## Problem details
A single stretch of the material below is to be transcribed exactly, starting at the line with "R201: 68k (GND, X0) -> none" and ending after the line with "R16: 8.2k (COM, N003) -> 100k (COM, N003)".

## The records
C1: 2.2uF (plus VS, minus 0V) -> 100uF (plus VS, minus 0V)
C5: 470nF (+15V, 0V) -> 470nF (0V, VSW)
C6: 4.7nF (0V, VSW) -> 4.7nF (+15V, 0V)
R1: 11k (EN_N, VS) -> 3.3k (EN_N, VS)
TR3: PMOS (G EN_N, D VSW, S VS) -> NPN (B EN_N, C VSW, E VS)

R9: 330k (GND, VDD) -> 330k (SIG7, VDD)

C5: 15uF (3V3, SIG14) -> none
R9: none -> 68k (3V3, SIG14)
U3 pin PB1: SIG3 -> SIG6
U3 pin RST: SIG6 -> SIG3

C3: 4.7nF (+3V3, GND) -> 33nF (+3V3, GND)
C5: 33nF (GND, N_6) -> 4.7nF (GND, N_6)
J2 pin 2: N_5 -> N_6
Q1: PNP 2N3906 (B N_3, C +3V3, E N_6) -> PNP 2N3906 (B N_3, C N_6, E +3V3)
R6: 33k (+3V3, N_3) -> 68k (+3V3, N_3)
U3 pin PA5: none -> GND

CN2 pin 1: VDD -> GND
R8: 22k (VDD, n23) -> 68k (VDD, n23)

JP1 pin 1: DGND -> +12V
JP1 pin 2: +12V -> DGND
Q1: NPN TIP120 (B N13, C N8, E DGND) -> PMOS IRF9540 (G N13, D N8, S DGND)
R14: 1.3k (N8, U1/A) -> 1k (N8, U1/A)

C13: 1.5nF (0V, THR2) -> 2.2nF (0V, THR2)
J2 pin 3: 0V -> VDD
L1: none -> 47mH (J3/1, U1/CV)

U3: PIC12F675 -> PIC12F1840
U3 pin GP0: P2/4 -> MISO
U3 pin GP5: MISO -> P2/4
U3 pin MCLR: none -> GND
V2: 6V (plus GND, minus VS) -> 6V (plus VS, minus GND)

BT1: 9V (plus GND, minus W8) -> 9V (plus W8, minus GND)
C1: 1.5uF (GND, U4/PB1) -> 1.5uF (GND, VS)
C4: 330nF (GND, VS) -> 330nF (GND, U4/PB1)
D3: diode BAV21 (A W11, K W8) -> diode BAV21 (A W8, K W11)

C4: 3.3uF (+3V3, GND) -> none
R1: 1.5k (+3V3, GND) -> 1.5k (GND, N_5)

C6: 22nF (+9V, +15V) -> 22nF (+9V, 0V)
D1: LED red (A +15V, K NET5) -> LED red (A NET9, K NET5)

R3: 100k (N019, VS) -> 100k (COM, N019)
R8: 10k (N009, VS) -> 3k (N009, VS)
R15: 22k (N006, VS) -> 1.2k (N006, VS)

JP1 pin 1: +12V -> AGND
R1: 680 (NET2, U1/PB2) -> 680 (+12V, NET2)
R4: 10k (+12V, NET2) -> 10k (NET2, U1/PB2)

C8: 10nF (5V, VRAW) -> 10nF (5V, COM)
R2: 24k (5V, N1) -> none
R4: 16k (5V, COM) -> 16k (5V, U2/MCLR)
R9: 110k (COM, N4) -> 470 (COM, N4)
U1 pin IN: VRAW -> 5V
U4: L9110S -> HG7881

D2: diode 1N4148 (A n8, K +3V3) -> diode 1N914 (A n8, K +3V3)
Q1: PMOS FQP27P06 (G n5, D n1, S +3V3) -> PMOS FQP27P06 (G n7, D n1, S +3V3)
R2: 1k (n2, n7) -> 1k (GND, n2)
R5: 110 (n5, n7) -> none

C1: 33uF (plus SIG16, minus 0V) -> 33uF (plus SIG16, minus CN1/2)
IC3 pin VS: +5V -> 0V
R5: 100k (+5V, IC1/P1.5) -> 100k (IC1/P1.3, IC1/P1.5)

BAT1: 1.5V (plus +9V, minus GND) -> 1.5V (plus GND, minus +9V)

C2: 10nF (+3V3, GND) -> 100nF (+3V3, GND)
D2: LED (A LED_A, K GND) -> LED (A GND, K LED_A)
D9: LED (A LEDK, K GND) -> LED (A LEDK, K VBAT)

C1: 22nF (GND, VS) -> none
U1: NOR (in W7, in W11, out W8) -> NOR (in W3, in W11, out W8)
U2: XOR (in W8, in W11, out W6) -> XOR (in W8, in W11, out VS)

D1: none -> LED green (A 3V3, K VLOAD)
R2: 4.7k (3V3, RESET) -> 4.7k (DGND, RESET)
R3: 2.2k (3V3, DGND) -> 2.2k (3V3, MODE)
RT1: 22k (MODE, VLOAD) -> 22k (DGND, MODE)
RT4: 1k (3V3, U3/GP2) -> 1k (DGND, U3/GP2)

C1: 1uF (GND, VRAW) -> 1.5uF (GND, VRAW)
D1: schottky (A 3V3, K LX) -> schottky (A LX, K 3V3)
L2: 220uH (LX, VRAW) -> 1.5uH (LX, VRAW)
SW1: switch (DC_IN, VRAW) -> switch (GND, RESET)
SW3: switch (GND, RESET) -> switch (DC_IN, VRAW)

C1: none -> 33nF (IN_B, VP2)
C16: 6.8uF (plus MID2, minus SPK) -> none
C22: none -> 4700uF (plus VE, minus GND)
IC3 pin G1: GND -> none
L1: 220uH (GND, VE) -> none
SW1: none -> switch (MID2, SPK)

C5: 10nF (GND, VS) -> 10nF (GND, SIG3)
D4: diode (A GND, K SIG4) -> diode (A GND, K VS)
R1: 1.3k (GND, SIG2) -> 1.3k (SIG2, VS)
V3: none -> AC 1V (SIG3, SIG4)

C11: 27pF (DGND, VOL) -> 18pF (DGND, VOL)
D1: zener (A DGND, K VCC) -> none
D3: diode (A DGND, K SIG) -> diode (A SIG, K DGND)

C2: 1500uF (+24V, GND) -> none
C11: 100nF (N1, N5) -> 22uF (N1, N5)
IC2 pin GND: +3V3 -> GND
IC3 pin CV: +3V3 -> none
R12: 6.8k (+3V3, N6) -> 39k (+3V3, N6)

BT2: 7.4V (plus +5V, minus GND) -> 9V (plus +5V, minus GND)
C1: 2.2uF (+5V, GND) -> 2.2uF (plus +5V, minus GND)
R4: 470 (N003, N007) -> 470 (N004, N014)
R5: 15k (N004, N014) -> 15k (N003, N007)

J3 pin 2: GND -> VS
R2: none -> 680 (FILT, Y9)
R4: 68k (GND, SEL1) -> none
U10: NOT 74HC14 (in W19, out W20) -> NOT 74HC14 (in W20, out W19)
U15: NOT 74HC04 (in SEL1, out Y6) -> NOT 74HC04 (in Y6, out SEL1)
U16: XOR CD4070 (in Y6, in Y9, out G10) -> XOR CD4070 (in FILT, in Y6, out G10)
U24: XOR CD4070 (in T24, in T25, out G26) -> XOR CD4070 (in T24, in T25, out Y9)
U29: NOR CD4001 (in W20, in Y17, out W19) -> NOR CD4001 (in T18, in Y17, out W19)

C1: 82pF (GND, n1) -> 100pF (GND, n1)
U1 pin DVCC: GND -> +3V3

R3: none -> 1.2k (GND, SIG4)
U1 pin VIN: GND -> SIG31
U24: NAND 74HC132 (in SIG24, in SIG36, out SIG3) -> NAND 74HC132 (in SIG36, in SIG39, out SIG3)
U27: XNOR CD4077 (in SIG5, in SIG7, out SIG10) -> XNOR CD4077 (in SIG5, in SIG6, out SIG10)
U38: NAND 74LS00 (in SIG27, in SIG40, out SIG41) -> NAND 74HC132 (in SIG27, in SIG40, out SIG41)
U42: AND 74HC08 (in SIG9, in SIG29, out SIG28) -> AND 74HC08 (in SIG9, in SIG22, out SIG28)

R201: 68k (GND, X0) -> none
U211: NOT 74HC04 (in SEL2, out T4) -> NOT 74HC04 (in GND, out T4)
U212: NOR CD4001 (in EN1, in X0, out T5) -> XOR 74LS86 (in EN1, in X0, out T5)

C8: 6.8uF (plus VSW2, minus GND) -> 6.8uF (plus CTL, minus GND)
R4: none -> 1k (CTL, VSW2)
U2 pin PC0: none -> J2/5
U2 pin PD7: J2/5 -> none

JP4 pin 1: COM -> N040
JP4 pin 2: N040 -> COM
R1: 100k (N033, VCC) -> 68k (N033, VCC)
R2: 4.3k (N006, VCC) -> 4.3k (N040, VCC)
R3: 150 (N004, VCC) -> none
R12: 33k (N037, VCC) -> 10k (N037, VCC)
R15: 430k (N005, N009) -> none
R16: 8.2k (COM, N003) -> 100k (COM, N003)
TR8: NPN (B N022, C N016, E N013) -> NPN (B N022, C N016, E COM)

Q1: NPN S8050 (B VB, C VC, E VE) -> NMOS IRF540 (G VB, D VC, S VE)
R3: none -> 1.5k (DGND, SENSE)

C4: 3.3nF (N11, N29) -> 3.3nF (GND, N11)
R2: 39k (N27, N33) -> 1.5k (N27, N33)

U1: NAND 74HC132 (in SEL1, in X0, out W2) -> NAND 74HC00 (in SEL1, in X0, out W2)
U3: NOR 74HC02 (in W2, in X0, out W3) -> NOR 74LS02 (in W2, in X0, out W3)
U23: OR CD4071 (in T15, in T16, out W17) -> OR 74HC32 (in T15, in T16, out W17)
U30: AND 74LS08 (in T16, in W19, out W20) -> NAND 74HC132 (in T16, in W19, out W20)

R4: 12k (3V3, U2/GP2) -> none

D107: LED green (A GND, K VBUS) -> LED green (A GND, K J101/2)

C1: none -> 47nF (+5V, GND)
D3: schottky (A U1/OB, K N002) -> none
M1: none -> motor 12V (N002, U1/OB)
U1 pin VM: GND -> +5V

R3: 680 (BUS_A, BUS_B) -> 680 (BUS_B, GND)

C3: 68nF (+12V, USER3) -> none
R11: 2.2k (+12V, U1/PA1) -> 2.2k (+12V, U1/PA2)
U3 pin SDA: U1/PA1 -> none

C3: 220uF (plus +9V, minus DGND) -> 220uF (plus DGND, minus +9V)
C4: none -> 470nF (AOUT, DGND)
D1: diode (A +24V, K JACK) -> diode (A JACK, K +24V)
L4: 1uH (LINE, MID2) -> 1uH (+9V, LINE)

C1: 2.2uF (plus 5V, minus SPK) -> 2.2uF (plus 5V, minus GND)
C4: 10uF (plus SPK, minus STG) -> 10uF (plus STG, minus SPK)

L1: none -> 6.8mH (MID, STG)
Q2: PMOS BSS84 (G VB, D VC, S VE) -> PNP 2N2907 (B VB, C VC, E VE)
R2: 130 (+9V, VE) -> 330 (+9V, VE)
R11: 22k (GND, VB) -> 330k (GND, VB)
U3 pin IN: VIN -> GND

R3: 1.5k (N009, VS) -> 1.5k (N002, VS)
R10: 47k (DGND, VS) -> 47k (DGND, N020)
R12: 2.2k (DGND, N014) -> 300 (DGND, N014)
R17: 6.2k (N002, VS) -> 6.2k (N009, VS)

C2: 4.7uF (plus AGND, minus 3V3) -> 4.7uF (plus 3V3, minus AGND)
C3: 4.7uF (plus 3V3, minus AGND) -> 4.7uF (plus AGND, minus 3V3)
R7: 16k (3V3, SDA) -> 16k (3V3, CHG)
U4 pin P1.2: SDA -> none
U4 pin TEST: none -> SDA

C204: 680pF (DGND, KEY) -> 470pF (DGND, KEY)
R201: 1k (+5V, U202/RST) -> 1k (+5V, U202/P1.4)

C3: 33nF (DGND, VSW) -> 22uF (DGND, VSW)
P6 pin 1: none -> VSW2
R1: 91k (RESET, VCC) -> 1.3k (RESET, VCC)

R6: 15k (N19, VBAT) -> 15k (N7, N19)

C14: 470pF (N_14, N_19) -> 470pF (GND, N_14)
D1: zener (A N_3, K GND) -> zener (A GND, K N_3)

## Task output
R201: 68k (GND, X0) -> none
U211: NOT 74HC04 (in SEL2, out T4) -> NOT 74HC04 (in GND, out T4)
U212: NOR CD4001 (in EN1, in X0, out T5) -> XOR 74LS86 (in EN1, in X0, out T5)

C8: 6.8uF (plus VSW2, minus GND) -> 6.8uF (plus CTL, minus GND)
R4: none -> 1k (CTL, VSW2)
U2 pin PC0: none -> J2/5
U2 pin PD7: J2/5 -> none

JP4 pin 1: COM -> N040
JP4 pin 2: N040 -> COM
R1: 100k (N033, VCC) -> 68k (N033, VCC)
R2: 4.3k (N006, VCC) -> 4.3k (N040, VCC)
R3: 150 (N004, VCC) -> none
R12: 33k (N037, VCC) -> 10k (N037, VCC)
R15: 430k (N005, N009) -> none
R16: 8.2k (COM, N003) -> 100k (COM, N003)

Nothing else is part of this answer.